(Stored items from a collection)

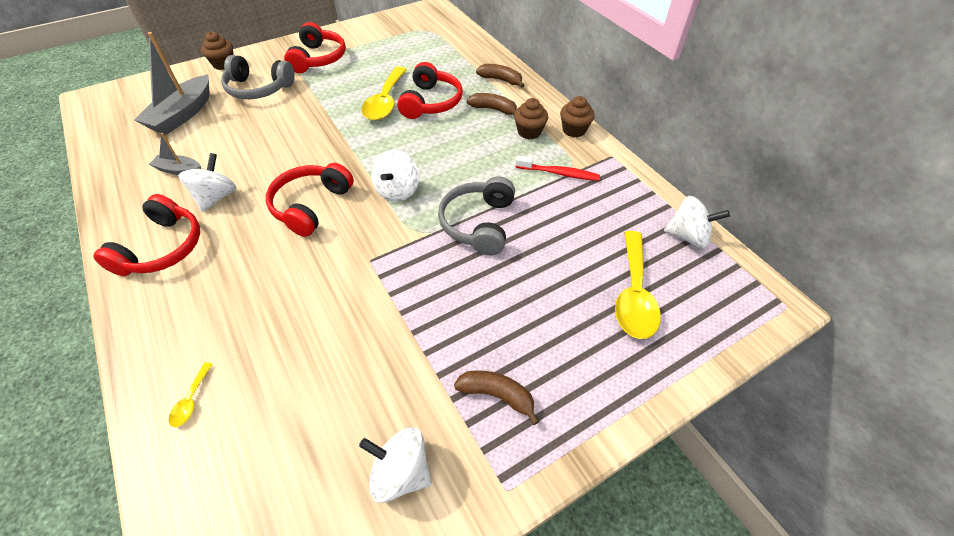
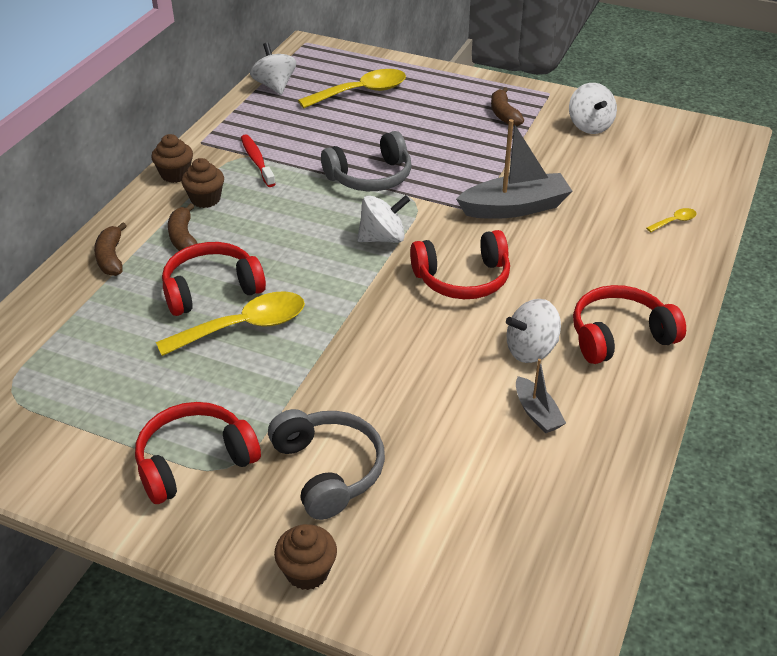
camera: 125 degrees left, 10 degrees down
(183, 114) = (458, 504): grey boat -> grey boat (515, 208)

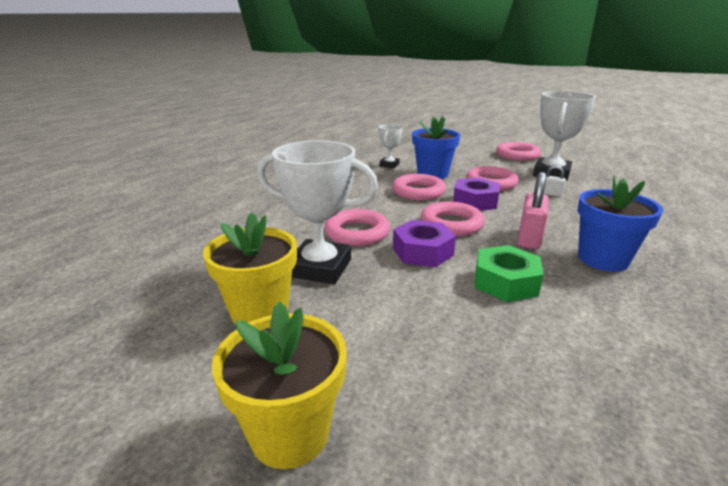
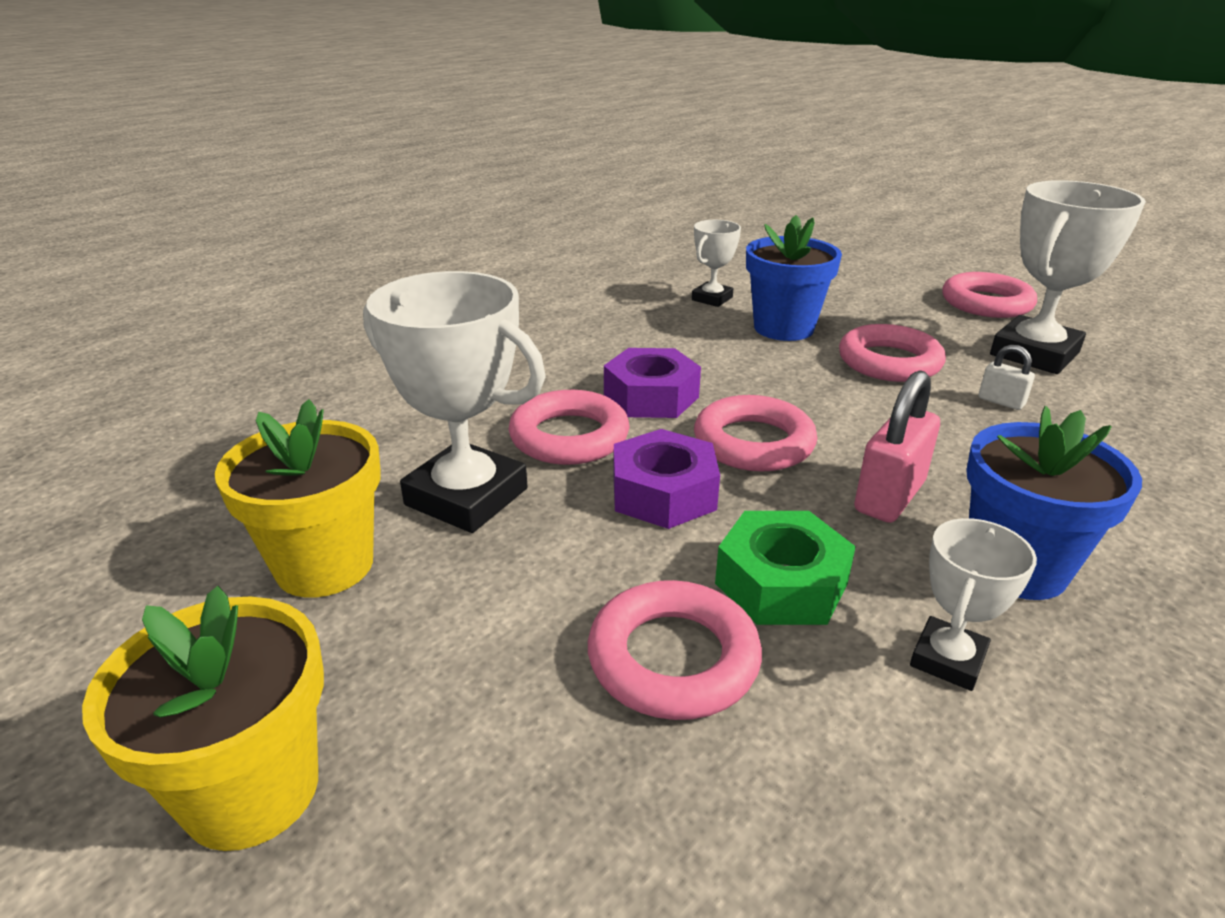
camera: 15 degrees right, 5 degrees up
(418, 192) = (732, 364): pink ring -> pink ring (673, 658)
(475, 201) = (830, 399): purple nut -> purple nut (651, 396)
(600, 301) = (947, 659): none -> white trophy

# The task:
With the pictures left out, copy exactly the lines from the one containing "(183, 114) = (458, 504): grey" through the last line of the data.

# Response to the task:
(183, 114) = (458, 504): grey boat -> grey boat (515, 208)

camera: 15 degrees right, 5 degrees up
(418, 192) = (732, 364): pink ring -> pink ring (673, 658)
(475, 201) = (830, 399): purple nut -> purple nut (651, 396)
(600, 301) = (947, 659): none -> white trophy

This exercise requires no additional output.